Exercise> Report all lines below with the word "camera".

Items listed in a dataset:
▼

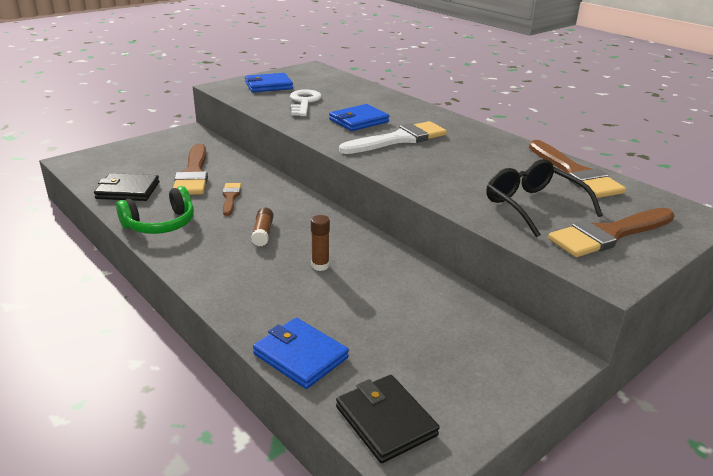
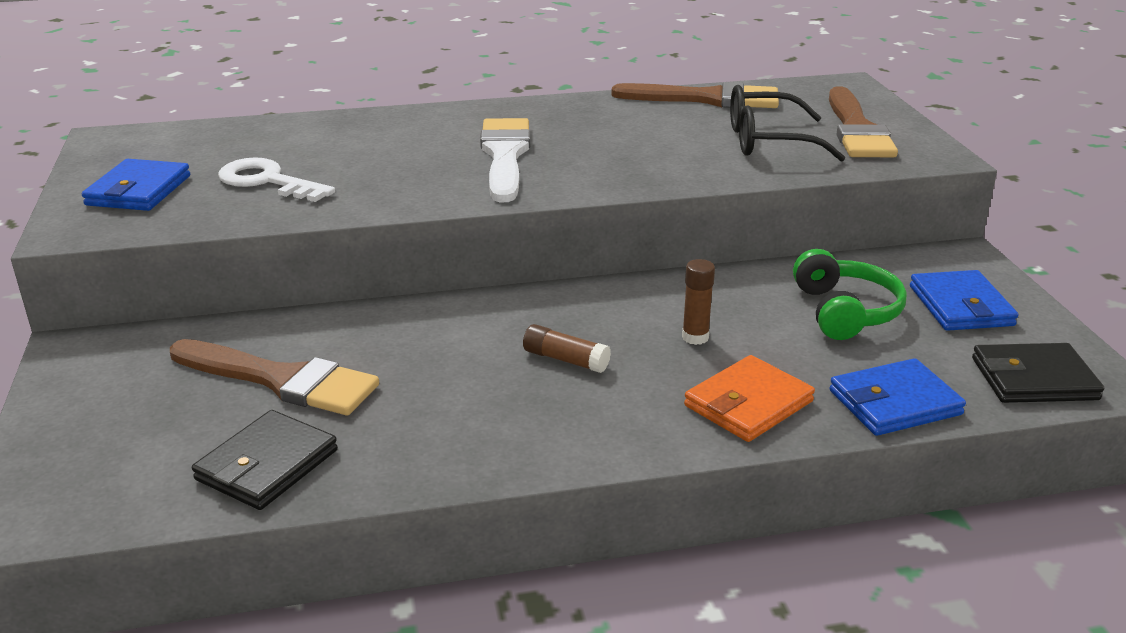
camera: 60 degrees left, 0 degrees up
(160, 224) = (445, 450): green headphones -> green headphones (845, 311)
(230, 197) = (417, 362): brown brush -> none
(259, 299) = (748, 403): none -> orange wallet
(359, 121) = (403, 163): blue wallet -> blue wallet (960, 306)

▲
▼

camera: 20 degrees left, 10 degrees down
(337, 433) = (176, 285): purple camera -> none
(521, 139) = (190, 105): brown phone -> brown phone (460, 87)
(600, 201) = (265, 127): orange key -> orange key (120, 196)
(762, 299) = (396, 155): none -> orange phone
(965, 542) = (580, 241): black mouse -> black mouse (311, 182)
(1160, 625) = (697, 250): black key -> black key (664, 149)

▲
▼

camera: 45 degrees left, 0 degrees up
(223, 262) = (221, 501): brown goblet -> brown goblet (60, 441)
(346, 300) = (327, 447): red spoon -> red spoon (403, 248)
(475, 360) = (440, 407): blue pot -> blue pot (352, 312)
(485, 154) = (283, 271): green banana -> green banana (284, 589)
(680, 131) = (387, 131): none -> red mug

▲

Result of this exercise>
camera: 60 degrees left, 0 degrees up
camera: 20 degrees left, 10 degrees down
(337, 433) = (176, 285): purple camera -> none
camera: 45 degrees left, 0 degrees up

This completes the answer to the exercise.